- [PROBLEM DESCRIPTION] Leaving out all pictures, retype the records exactly.

Start of THE INPUT

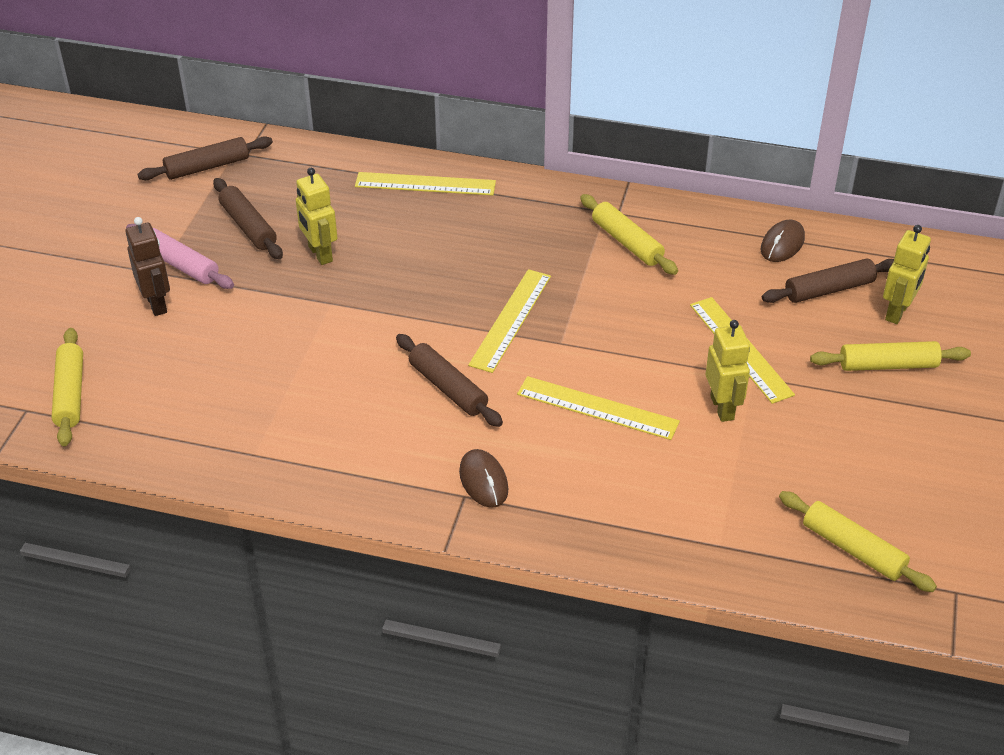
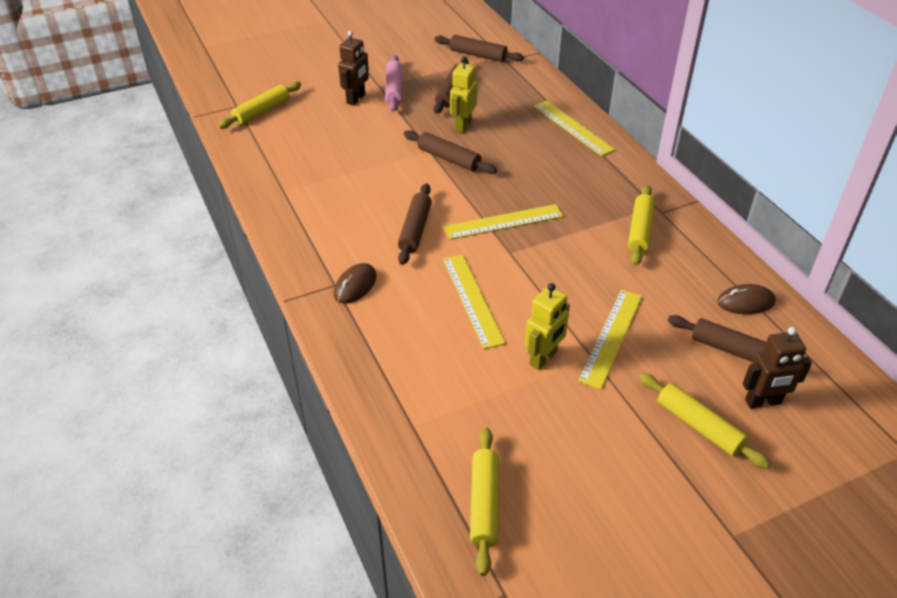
camera: 50 degrees right, 0 degrees up
(363, 297) = (449, 159): none -> brown rolling pin
(897, 312) = (763, 402): yellow robot -> brown robot

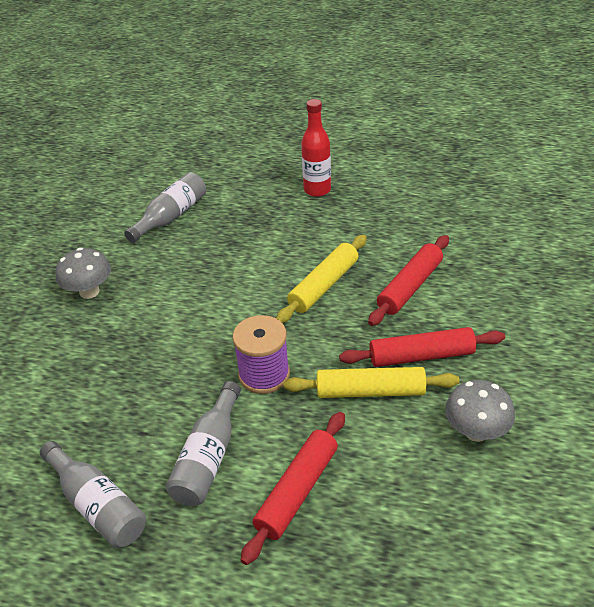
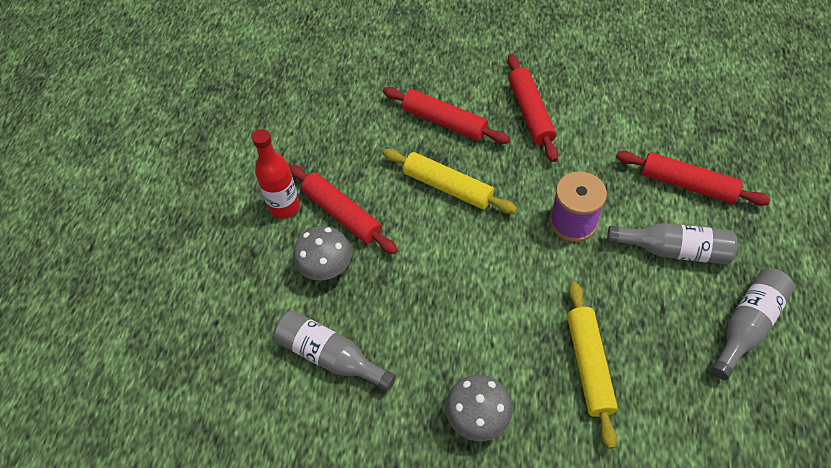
camera: 95 degrees left, 15 degrees up
(304, 220) = (342, 214): none -> red rolling pin
(370, 391) = (576, 144): yellow rolling pin -> yellow rolling pin (589, 365)
(476, 431) = (602, 81): grey mushroom -> grey mushroom (326, 267)

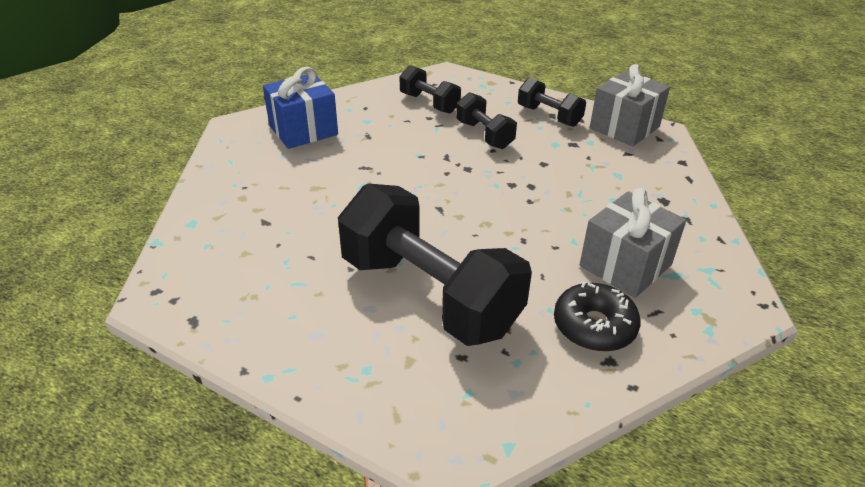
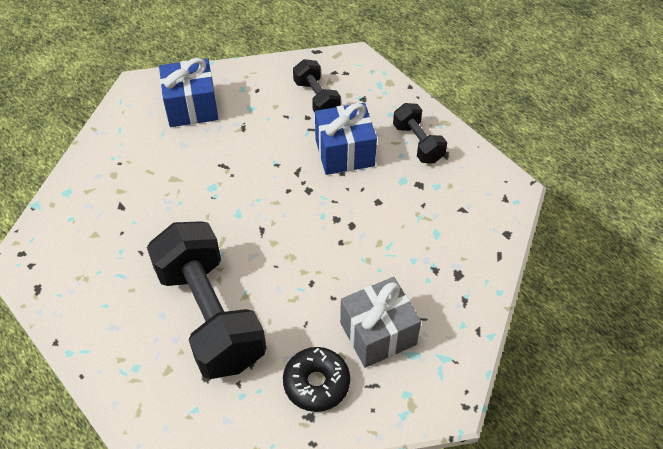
camera: 20 degrees right, 15 degrees up
(484, 135) = (344, 152): black dumbbell -> blue gift
(624, 127) = (480, 176): grey gift -> none

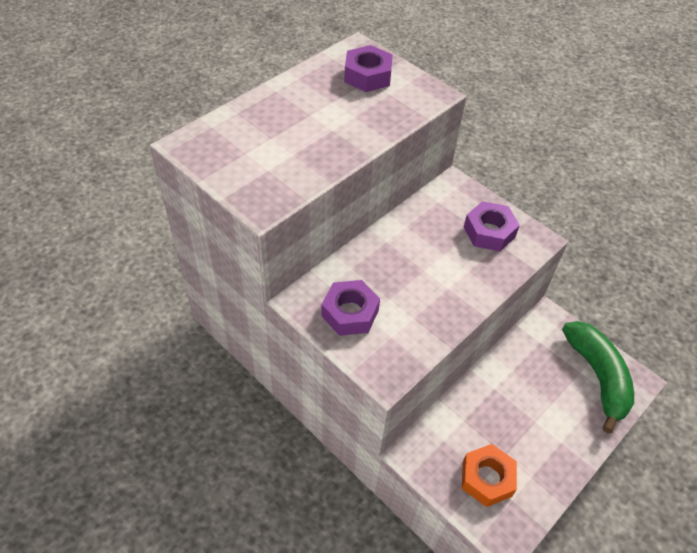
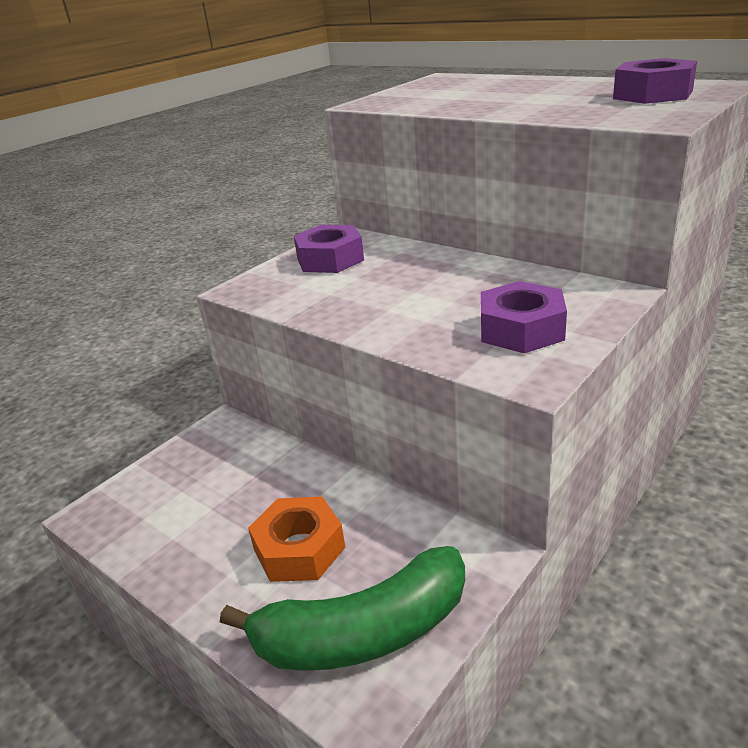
camera: 90 degrees right, 20 degrees down
(487, 478) = (178, 491): orange nut -> orange nut (299, 549)

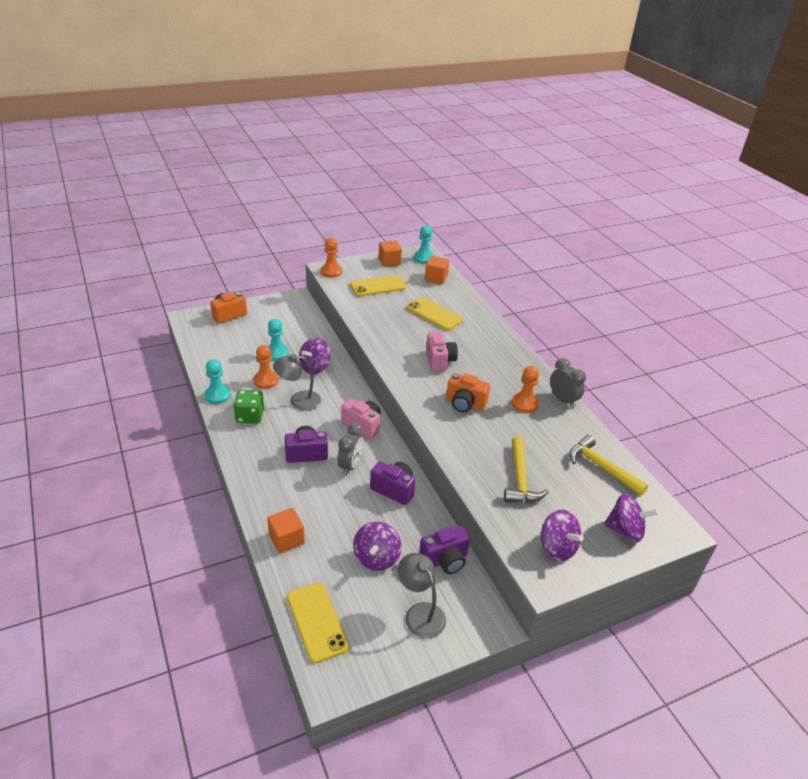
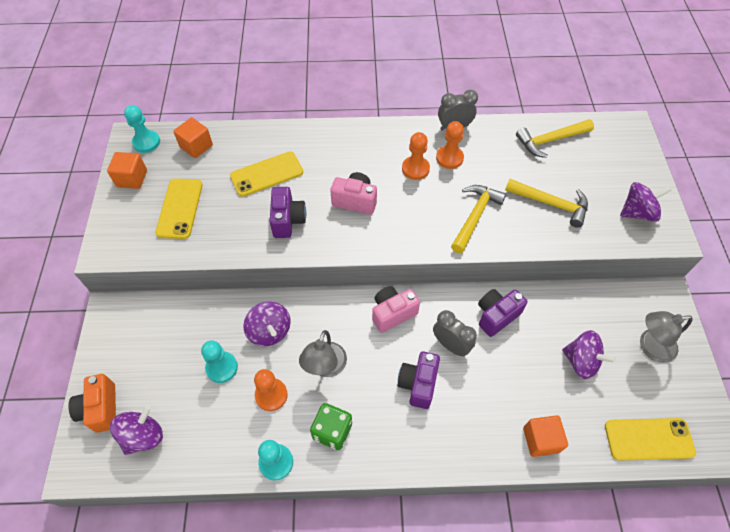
camera: 65 degrees left, 20 degrees up
(331, 272) = (115, 249): orange pawn -> orange pawn (415, 169)
(445, 560) = (594, 305): purple camera -> purple camera (288, 220)
(465, 404) = (433, 205): orange camera -> none
(470, 431) = (475, 216): none -> yellow hammer
(625, 530) = (625, 158): purple spinning top -> purple spinning top (143, 436)

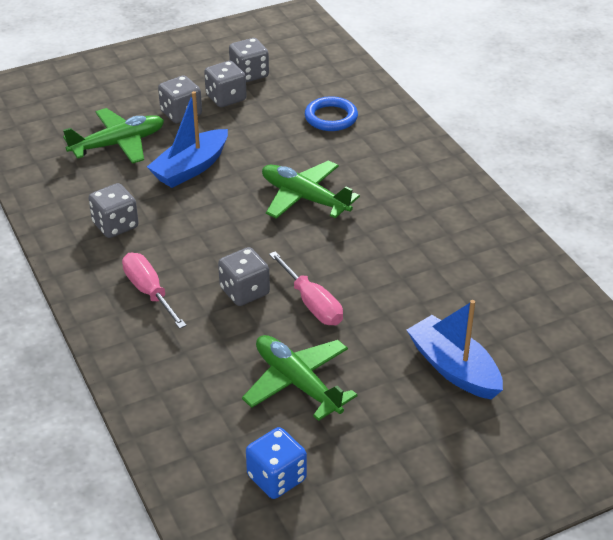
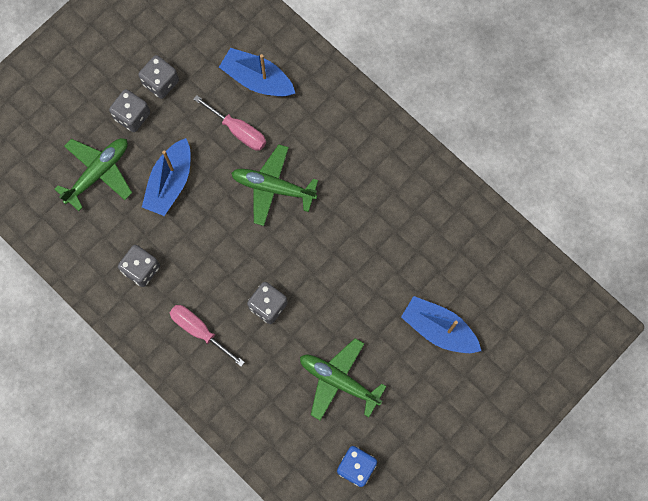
camera: 20 degrees left, 35 degrees up
(249, 74) = (167, 43): grey dice -> none
(312, 303) = (321, 301): pink screwdriver -> pink screwdriver (238, 131)
(331, 117) = (257, 79): blue ring -> blue boat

End of THE INPUT

- [WORKED SOLUTION]
camera: 50 degrees right, 0 degrees up
(363, 297) = (449, 159): none -> brown rolling pin
(897, 312) = (763, 402): yellow robot -> brown robot

camera: 95 degrees left, 15 degrees up
(304, 220) = (342, 214): none -> red rolling pin
(370, 391) = (576, 144): yellow rolling pin -> yellow rolling pin (589, 365)
(476, 431) = (602, 81): grey mushroom -> grey mushroom (326, 267)

camera: 20 degrees right, 15 degrees up
(484, 135) = (344, 152): black dumbbell -> blue gift
(624, 127) = (480, 176): grey gift -> none

camera: 90 degrees right, 20 degrees down
(487, 478) = (178, 491): orange nut -> orange nut (299, 549)

camera: 65 degrees left, 20 degrees up
(331, 272) = (115, 249): orange pawn -> orange pawn (415, 169)
(445, 560) = (594, 305): purple camera -> purple camera (288, 220)
(465, 404) = (433, 205): orange camera -> none
(470, 431) = (475, 216): none -> yellow hammer
(625, 530) = (625, 158): purple spinning top -> purple spinning top (143, 436)

camera: 20 degrees left, 35 degrees up
(249, 74) = (167, 43): grey dice -> none
(312, 303) = (321, 301): pink screwdriver -> pink screwdriver (238, 131)
(331, 117) = (257, 79): blue ring -> blue boat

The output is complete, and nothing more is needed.